WHAT YOU HAVE TO DO
Copy out the entries word for word, beginning at the line that contains "Trace the roads" and stopping after the line that contains "road 3 (unclassified): [(0,160),(164,63),(224,0)]".

%%

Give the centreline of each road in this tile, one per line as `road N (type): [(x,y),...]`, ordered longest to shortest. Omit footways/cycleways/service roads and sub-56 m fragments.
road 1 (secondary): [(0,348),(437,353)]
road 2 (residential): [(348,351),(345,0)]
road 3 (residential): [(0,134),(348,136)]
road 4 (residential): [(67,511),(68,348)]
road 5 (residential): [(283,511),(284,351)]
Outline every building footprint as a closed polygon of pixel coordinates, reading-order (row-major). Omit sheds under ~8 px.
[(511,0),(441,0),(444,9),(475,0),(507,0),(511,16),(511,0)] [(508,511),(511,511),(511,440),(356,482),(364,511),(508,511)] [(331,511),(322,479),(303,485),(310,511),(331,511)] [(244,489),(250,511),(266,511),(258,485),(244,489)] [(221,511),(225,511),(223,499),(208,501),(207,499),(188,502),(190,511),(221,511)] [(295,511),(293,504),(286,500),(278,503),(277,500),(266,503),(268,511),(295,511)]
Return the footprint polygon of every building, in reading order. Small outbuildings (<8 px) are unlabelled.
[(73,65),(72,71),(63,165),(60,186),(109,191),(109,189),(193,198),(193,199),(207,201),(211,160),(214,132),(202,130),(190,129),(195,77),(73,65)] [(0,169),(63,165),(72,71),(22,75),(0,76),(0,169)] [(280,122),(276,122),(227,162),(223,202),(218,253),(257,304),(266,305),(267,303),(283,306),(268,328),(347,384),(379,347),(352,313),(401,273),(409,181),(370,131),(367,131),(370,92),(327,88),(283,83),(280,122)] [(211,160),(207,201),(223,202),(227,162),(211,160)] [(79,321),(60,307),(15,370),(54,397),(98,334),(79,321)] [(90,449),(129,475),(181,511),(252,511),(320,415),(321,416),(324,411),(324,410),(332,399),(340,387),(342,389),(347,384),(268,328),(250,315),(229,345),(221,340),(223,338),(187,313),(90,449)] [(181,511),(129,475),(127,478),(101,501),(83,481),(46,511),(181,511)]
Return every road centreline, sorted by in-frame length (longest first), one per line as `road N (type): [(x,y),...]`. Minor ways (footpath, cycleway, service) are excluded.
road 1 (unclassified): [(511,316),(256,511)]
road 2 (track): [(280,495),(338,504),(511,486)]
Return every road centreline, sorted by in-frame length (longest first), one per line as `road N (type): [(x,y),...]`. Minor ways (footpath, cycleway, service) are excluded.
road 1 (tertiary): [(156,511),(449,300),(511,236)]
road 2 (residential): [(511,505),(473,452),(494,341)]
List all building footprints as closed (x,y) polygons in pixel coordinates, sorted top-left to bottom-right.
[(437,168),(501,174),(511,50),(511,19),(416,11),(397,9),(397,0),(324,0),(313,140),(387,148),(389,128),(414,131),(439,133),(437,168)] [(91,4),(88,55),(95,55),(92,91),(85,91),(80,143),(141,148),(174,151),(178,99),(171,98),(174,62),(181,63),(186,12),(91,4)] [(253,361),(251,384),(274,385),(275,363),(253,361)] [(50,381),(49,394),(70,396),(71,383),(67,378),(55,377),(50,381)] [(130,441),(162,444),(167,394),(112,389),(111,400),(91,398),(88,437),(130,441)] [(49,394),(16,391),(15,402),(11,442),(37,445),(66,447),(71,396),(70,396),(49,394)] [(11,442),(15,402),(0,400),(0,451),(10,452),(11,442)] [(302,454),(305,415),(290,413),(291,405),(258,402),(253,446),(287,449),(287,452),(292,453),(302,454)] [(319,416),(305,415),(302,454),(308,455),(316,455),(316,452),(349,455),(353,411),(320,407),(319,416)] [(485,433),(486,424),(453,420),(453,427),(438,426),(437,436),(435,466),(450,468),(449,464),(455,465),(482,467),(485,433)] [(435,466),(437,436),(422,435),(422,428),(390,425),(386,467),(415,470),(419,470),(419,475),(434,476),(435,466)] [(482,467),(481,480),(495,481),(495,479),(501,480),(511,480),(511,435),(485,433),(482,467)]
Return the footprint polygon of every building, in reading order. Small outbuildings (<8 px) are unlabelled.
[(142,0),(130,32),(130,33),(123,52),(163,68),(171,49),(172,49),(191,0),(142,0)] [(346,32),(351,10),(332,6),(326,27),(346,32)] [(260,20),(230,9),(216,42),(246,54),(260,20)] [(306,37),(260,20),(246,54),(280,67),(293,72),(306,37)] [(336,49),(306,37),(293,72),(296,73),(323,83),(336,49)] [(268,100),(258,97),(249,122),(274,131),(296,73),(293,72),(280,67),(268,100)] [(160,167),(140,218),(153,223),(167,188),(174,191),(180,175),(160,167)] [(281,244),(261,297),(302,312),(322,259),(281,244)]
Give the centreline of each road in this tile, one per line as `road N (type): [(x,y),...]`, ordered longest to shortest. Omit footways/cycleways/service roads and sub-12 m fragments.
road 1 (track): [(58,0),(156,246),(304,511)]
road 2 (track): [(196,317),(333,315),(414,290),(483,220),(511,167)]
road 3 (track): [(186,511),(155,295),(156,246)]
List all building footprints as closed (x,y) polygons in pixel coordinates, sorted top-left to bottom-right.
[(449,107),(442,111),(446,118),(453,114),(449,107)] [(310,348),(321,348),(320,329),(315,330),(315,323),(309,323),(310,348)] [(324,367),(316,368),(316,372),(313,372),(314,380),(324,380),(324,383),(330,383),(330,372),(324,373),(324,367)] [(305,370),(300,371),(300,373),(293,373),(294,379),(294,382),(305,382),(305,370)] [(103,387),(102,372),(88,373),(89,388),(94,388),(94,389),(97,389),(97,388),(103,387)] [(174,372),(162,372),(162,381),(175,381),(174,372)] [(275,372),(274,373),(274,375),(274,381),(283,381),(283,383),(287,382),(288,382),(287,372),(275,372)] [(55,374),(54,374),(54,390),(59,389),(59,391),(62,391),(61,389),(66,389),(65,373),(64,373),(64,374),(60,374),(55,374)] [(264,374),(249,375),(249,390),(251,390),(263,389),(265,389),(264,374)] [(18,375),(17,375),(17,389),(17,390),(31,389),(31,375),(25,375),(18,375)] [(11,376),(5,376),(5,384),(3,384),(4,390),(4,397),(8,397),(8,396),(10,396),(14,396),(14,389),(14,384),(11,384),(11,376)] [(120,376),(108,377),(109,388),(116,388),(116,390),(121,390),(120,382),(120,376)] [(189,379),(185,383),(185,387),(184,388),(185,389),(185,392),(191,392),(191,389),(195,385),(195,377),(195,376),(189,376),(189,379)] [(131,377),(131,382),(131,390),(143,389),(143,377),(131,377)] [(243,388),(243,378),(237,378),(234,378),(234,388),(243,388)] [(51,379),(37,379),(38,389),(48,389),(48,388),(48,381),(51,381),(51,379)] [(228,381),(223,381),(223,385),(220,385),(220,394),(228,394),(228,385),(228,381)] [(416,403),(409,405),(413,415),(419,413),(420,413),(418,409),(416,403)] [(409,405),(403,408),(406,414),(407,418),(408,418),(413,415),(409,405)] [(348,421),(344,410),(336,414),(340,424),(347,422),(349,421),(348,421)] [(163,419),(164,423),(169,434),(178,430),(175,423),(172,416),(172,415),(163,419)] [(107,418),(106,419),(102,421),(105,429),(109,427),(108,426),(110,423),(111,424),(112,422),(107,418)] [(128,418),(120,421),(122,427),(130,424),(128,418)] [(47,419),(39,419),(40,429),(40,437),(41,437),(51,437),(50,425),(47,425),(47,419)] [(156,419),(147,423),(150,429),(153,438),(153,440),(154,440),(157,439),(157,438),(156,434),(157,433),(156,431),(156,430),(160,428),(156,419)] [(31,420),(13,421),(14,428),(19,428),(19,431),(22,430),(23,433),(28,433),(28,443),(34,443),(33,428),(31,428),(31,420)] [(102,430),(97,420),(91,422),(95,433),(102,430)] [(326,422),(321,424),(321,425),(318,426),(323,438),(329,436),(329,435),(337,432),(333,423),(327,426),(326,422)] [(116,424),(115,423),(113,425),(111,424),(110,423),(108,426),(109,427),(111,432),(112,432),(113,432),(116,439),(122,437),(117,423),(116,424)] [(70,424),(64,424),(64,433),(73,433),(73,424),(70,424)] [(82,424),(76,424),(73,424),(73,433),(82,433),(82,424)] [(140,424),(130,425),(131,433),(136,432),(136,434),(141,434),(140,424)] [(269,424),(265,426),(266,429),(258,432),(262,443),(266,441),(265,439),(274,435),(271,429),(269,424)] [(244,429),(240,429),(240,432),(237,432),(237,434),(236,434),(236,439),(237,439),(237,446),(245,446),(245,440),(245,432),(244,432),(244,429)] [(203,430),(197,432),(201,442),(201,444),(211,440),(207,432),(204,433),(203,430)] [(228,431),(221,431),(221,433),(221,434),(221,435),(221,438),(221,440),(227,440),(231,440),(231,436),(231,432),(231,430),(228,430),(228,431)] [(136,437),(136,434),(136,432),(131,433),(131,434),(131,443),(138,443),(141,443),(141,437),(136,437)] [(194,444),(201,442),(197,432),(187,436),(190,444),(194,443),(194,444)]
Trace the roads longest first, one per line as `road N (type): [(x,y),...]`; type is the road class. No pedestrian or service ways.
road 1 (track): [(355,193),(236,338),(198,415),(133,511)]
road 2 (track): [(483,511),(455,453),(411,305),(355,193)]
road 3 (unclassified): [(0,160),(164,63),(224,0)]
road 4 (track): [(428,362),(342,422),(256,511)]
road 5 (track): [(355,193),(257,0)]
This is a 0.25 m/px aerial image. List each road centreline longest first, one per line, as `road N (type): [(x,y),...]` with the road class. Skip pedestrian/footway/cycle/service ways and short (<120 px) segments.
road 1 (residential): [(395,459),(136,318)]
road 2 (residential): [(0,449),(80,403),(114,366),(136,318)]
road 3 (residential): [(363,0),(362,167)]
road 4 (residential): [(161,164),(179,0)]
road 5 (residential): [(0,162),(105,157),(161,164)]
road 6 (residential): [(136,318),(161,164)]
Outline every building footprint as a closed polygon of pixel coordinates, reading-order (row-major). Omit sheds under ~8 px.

%%

SOLUTION FOR THIS PROBLEM
Trace the roads longest first, one per line as `road N (type): [(x,y),...]`; type is the road class. No pedestrian or service ways.
road 1 (track): [(355,193),(236,338),(198,415),(133,511)]
road 2 (track): [(483,511),(455,453),(411,305),(355,193)]
road 3 (unclassified): [(0,160),(164,63),(224,0)]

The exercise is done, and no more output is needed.